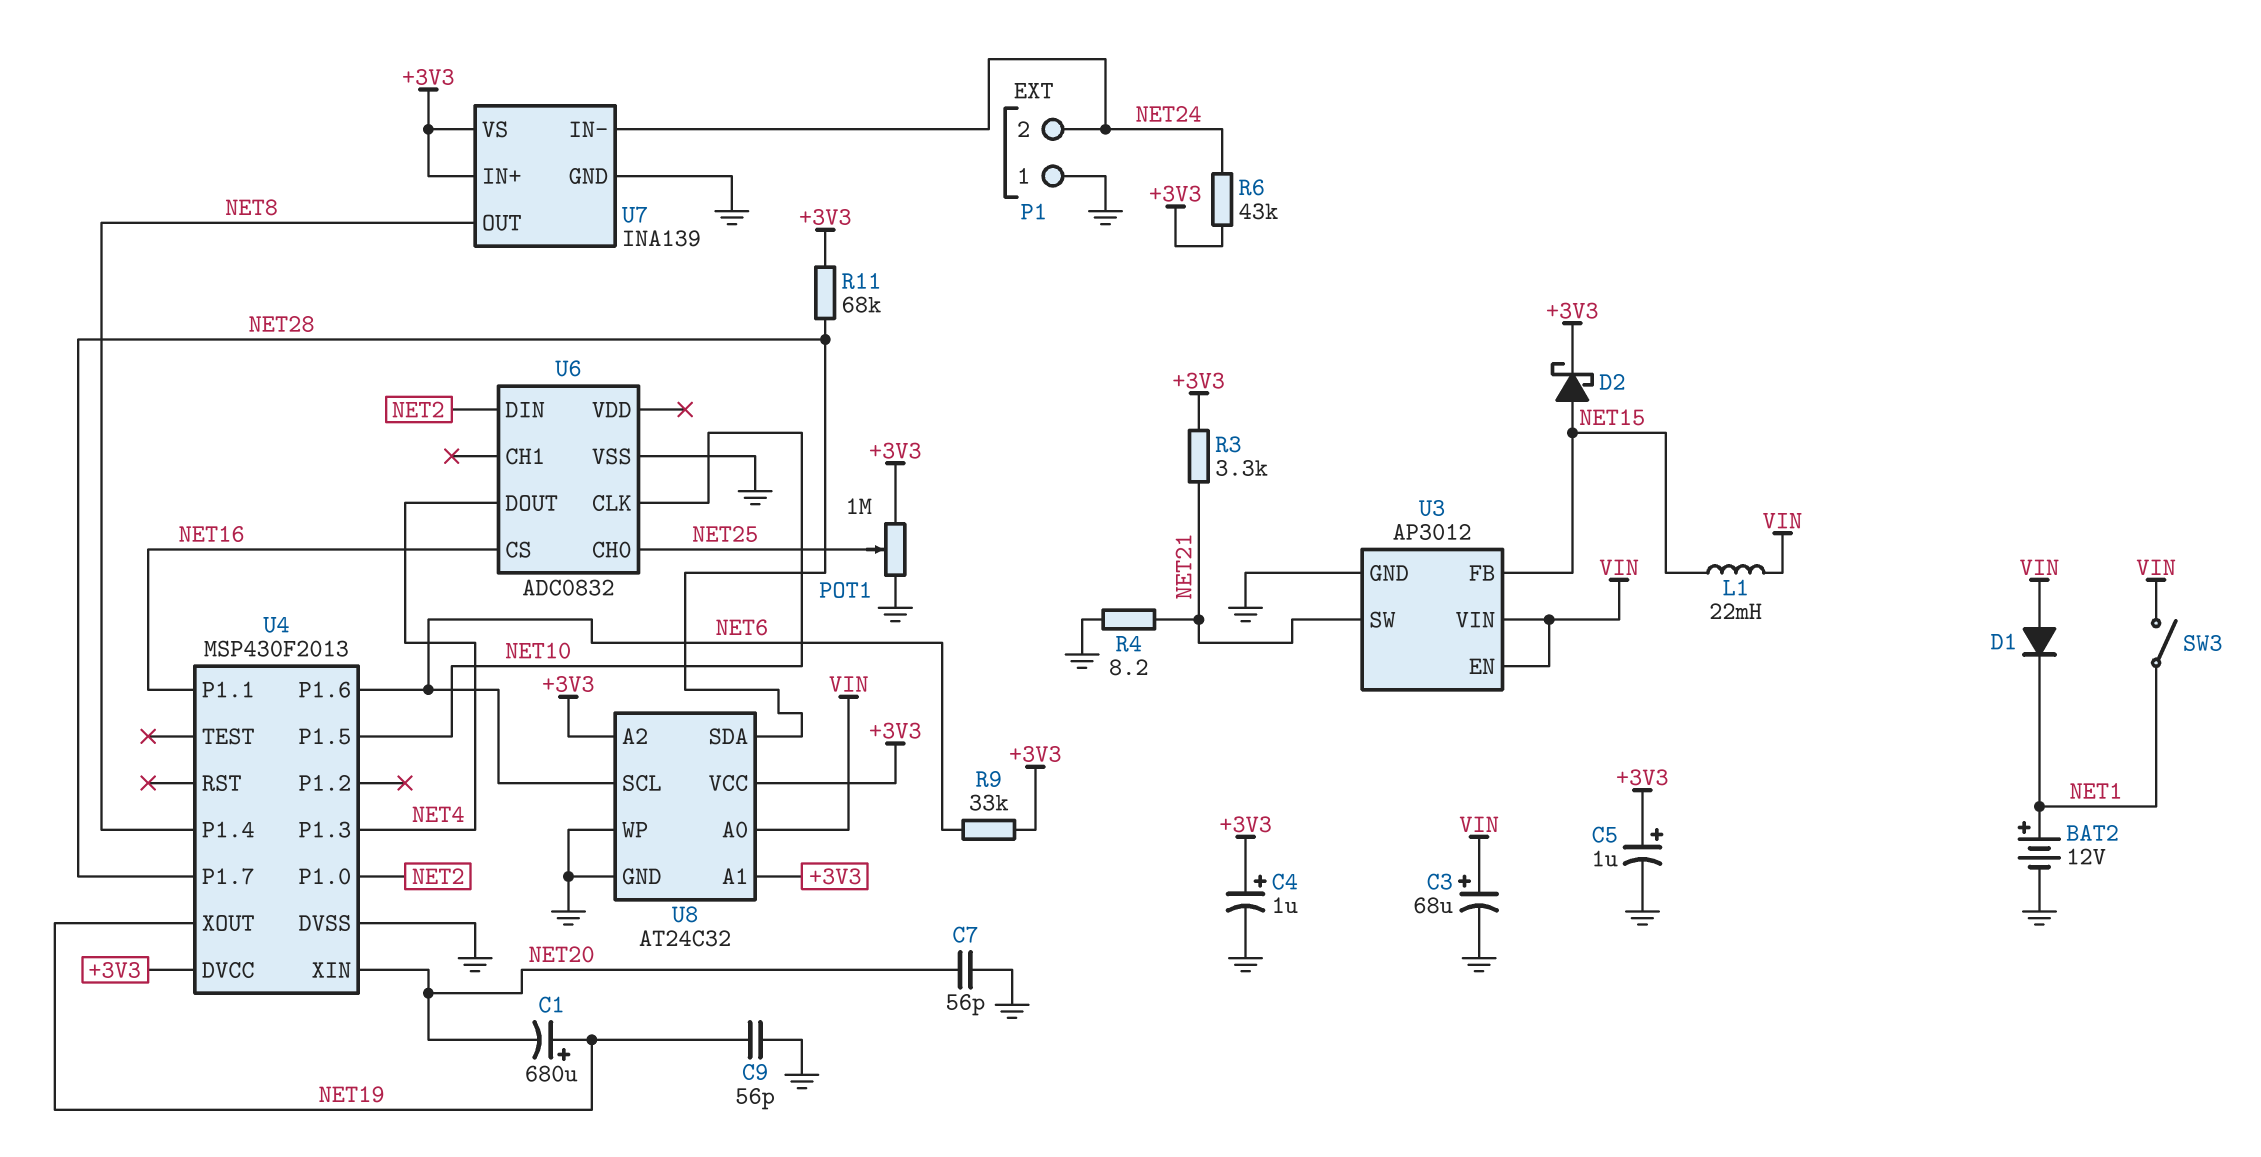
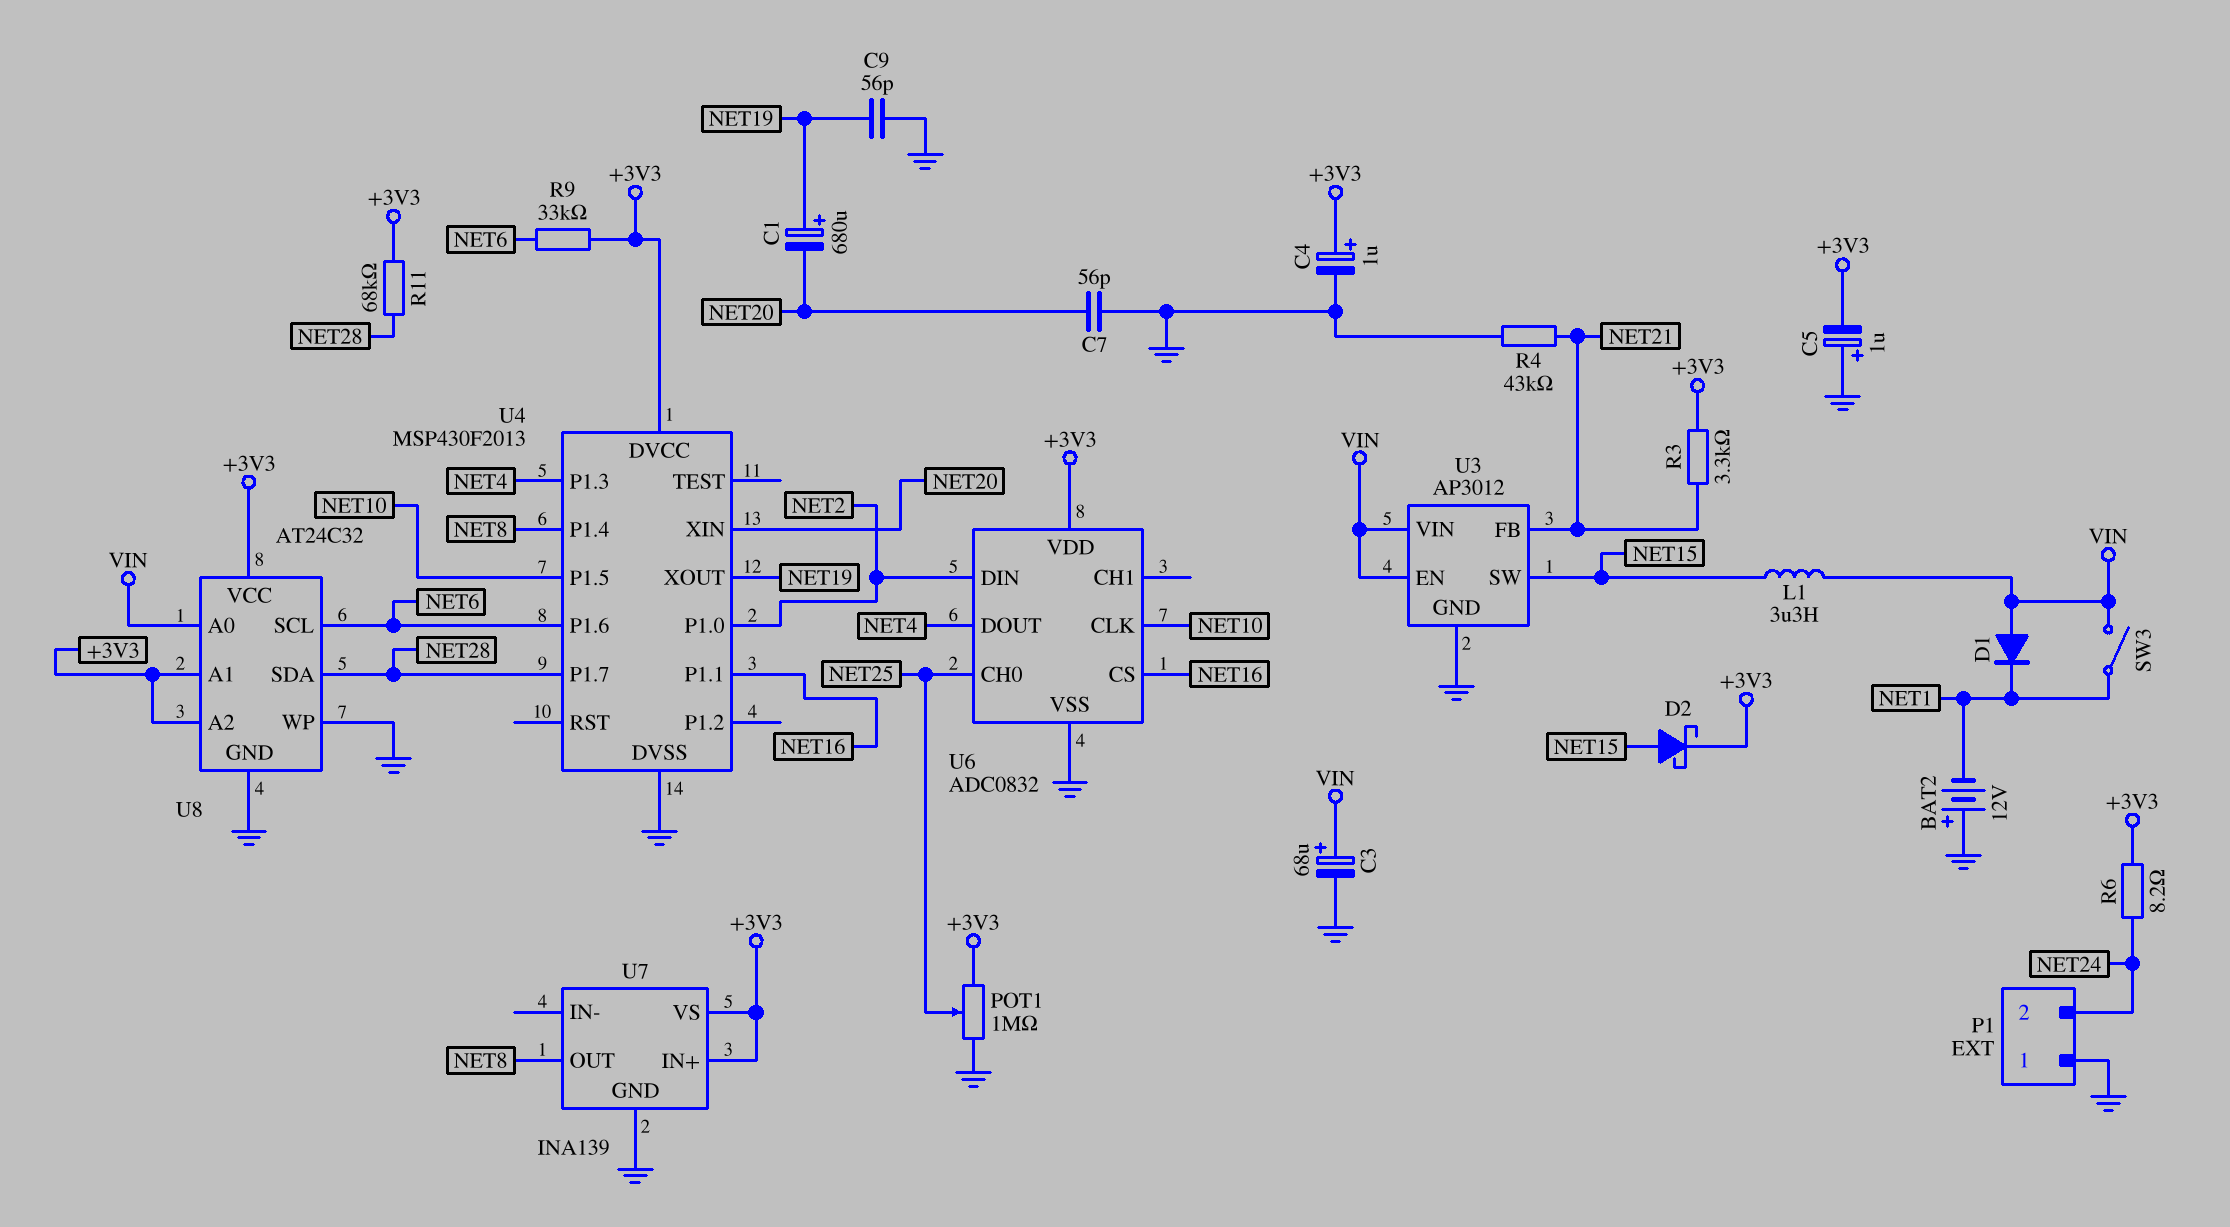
BAT2: 12V (plus NET1, minus GND) -> 12V (plus GND, minus NET1)
C5: 1uF (plus +3V3, minus GND) -> 1uF (plus GND, minus +3V3)
L1: 22mH (NET15, VIN) -> 3.3uH (NET15, VIN)
R4: 8.2 (GND, NET21) -> 43k (GND, NET21)
R6: 43k (+3V3, NET24) -> 8.2 (+3V3, NET24)
U3 pin FB: NET15 -> NET21
U3 pin SW: NET21 -> NET15
U6 pin VDD: none -> +3V3
U7 pin IN-: NET24 -> none

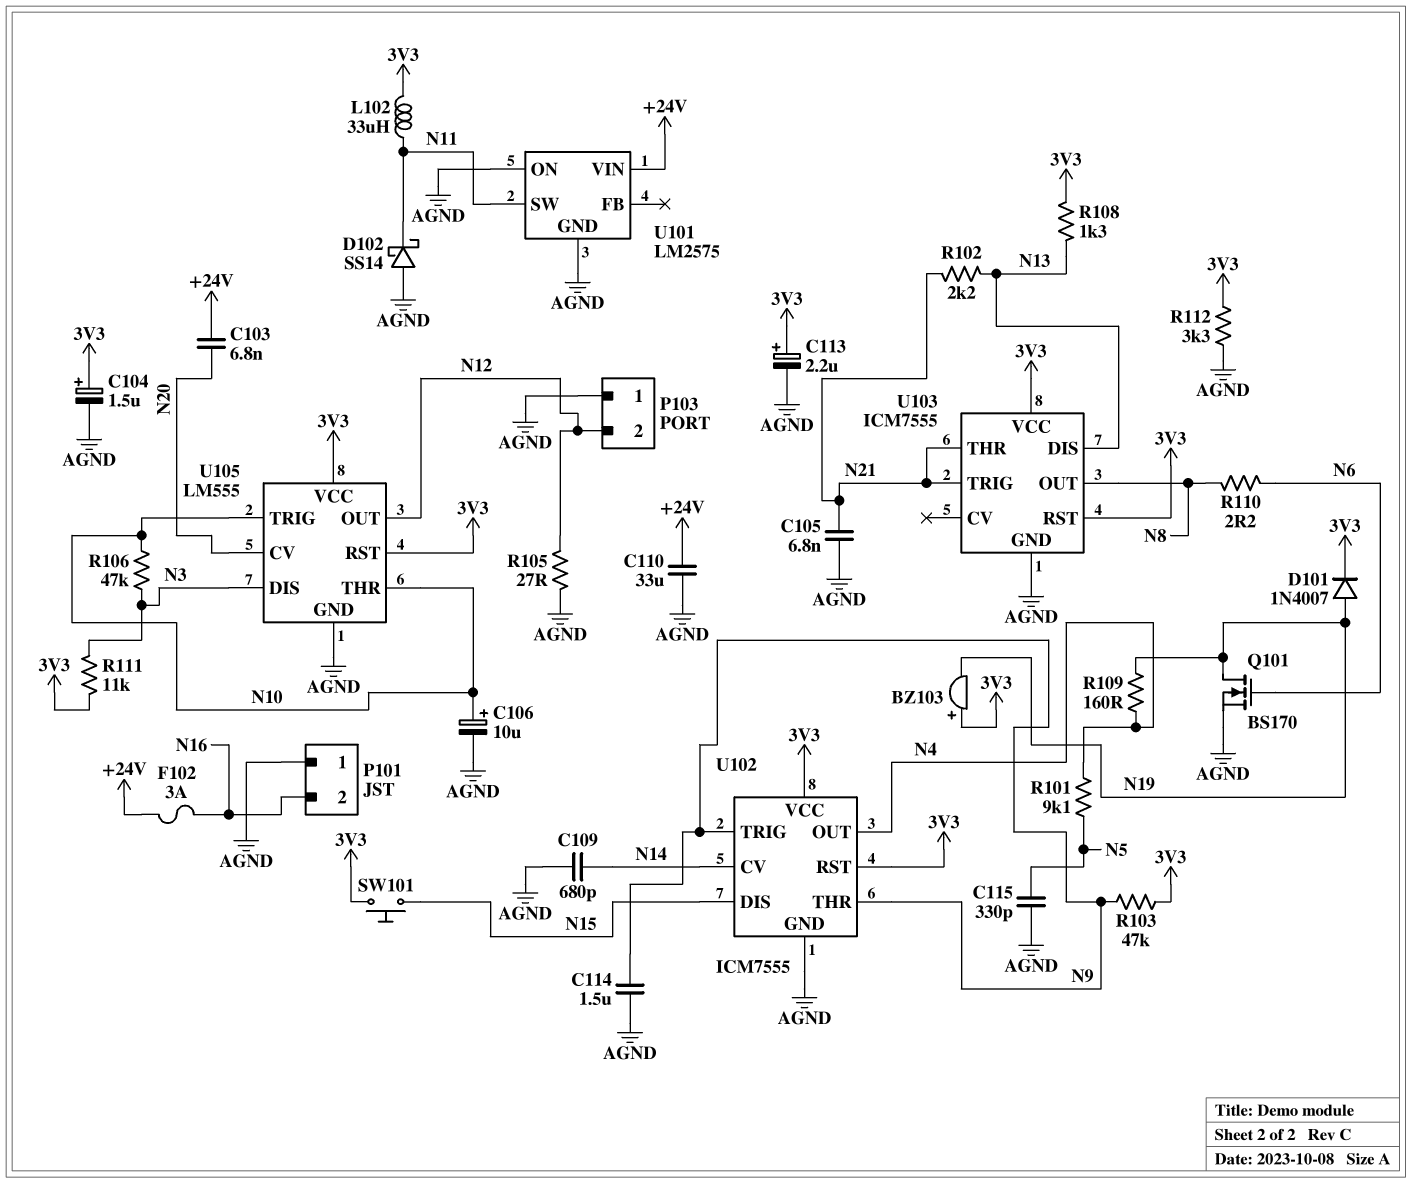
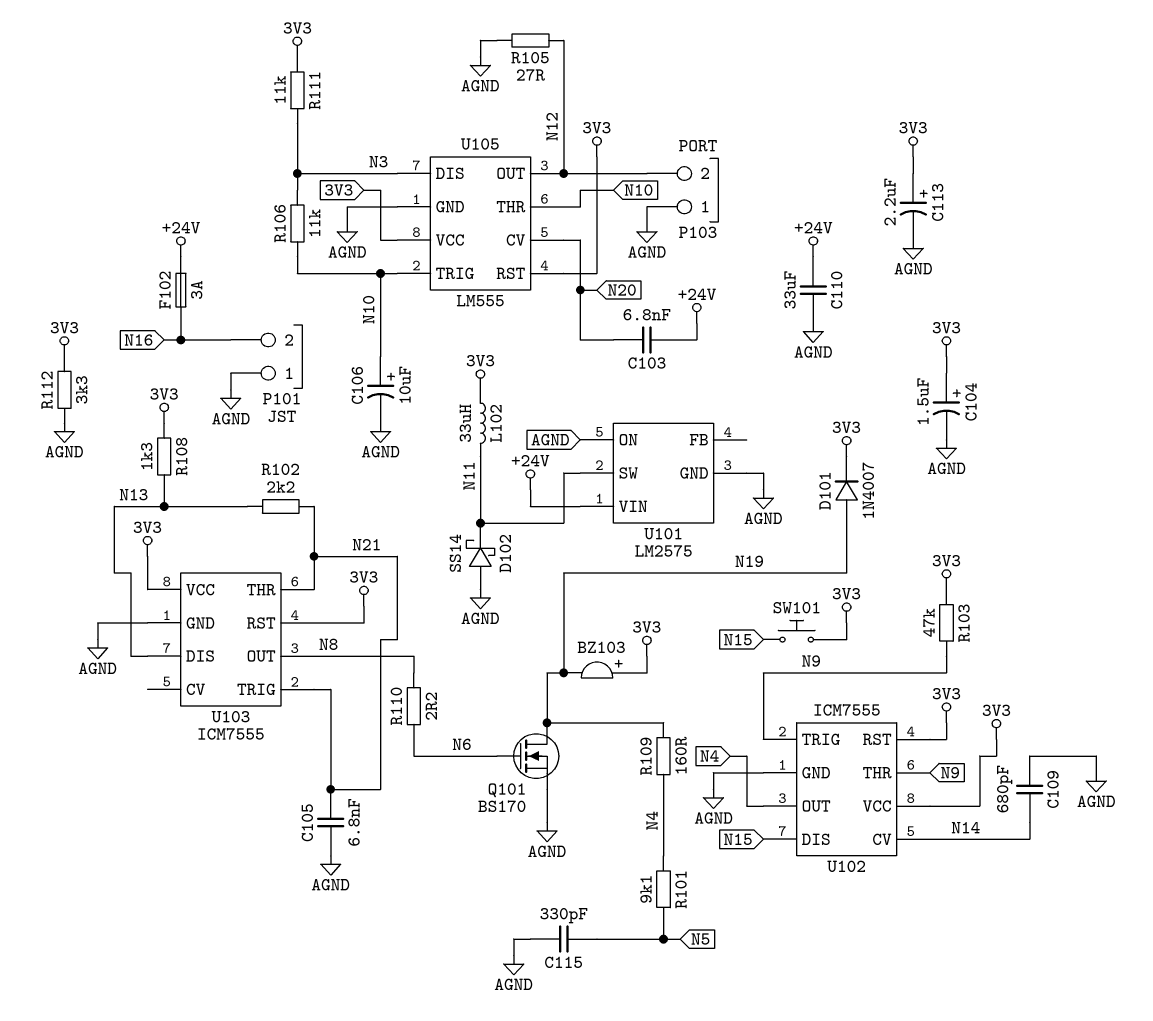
C114: 1.5uF (AGND, N9) -> none
R106: 47k (N3, N10) -> 11k (N3, N10)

**Task statement**
Each line of the material above should be set down exactly, with no pictures.

**Task result**
BAT2: 12V (plus NET1, minus GND) -> 12V (plus GND, minus NET1)
C5: 1uF (plus +3V3, minus GND) -> 1uF (plus GND, minus +3V3)
L1: 22mH (NET15, VIN) -> 3.3uH (NET15, VIN)
R4: 8.2 (GND, NET21) -> 43k (GND, NET21)
R6: 43k (+3V3, NET24) -> 8.2 (+3V3, NET24)
U3 pin FB: NET15 -> NET21
U3 pin SW: NET21 -> NET15
U6 pin VDD: none -> +3V3
U7 pin IN-: NET24 -> none

C114: 1.5uF (AGND, N9) -> none
R106: 47k (N3, N10) -> 11k (N3, N10)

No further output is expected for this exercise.